Problem to work on
Look for "orange" in each line of the records, and copy the lines that have it.

[Entries taken from a collection]
════

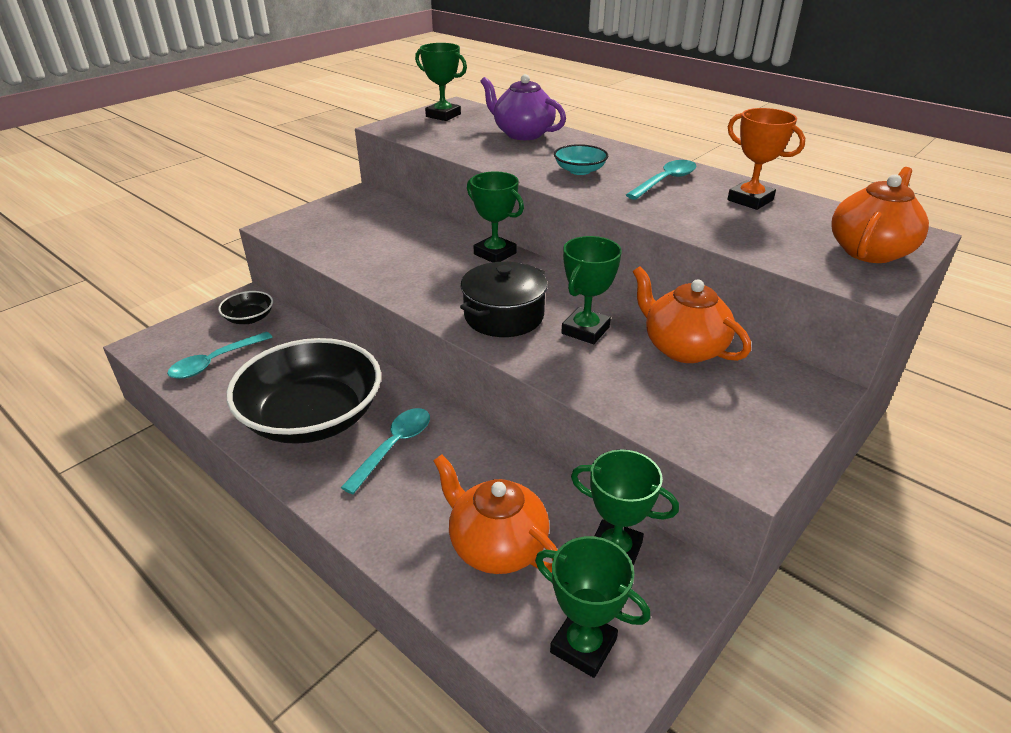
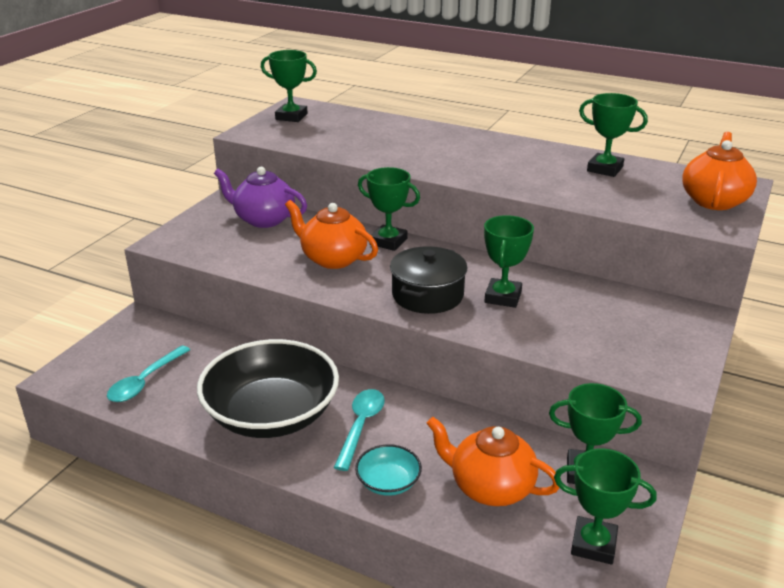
camera: 15 degrees left, 5 degrees down
(249, 318) = (154, 336): black bowl -> none
(522, 134) = (378, 128): purple teapot -> purple teapot (263, 219)
(579, 170) = (450, 158): turquoise bowl -> turquoise bowl (388, 482)
(665, 181) = (528, 160): turquoise spoon -> none
(683, 348) = (588, 299): orange teapot -> orange teapot (333, 259)
(750, 200) = (605, 169): orange trophy -> green trophy

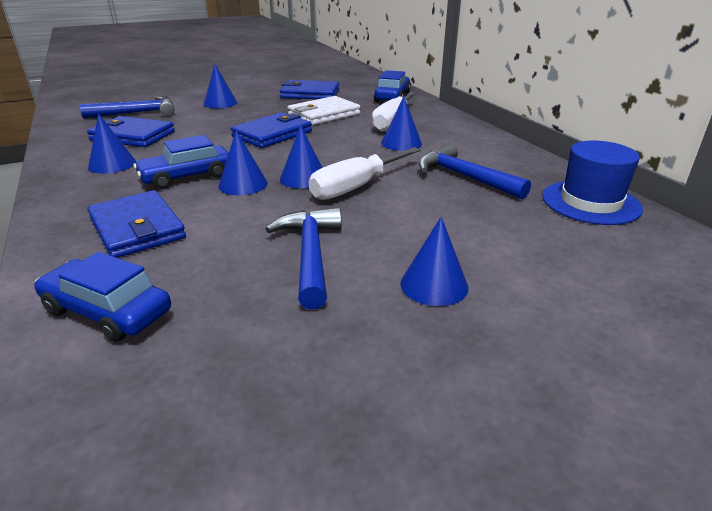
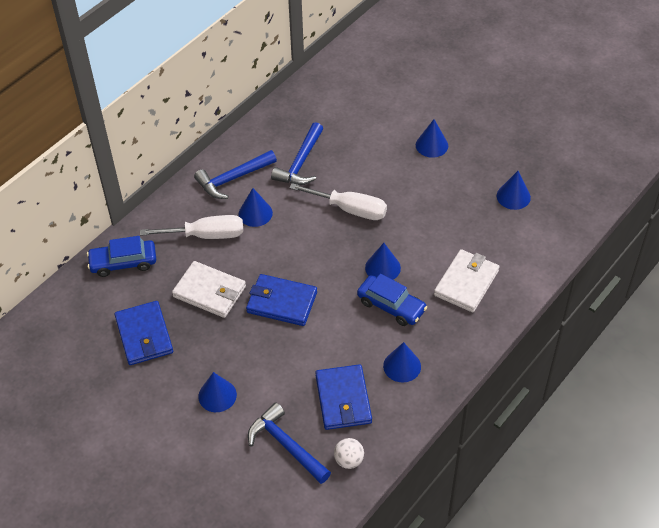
camera: 115 degrees left, 20 degrees up
(80, 127) = (349, 460): none -> white ball
(107, 311) = (529, 243): blue car -> none
(137, 228) = (466, 283): blue wallet -> white wallet
(303, 178) = (353, 241): blue cone -> blue cone (513, 196)
(310, 255) = (438, 196): blue hammer -> blue hammer (233, 179)
(590, 202) = (305, 104): blue hat -> none

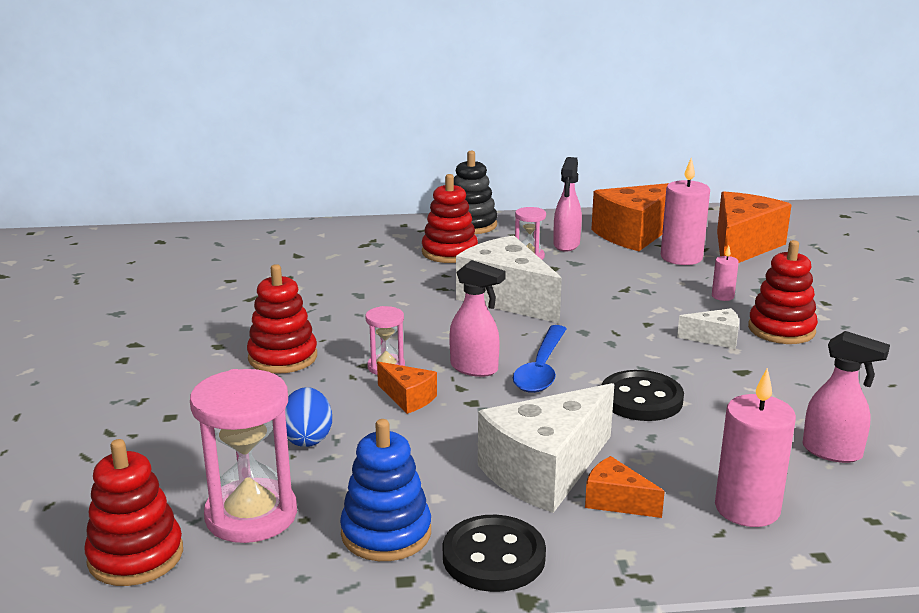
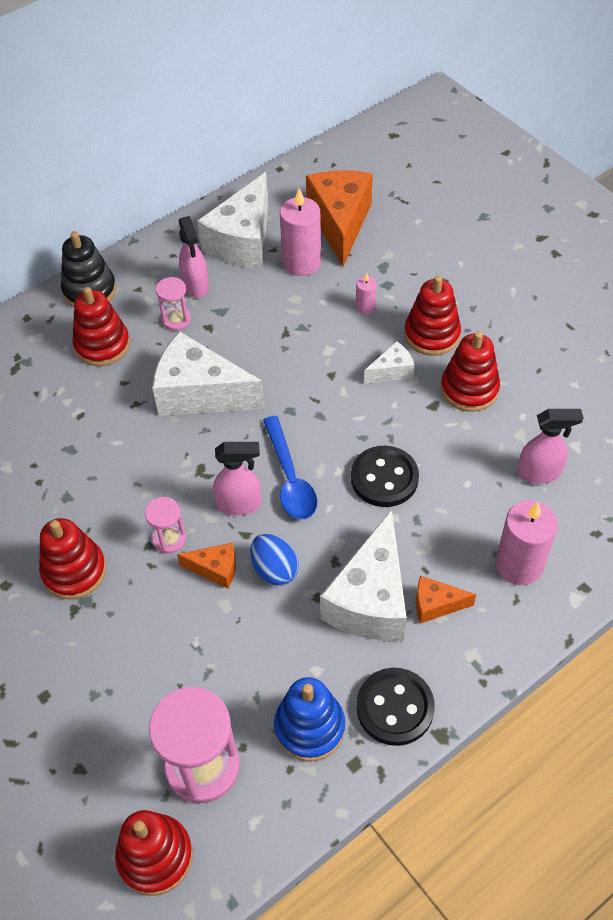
camera: 30 degrees left, 30 degrees up
(307, 438) = (175, 660): blue egg -> blue egg (274, 570)
(635, 234) = (243, 241): orange cheese -> white cheese
(794, 373) = (469, 389): none -> red stacking toy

════

Solution to the exercise
(683, 348) = (588, 299): orange teapot -> orange teapot (333, 259)
(750, 200) = (605, 169): orange trophy -> green trophy
(635, 234) = (243, 241): orange cheese -> white cheese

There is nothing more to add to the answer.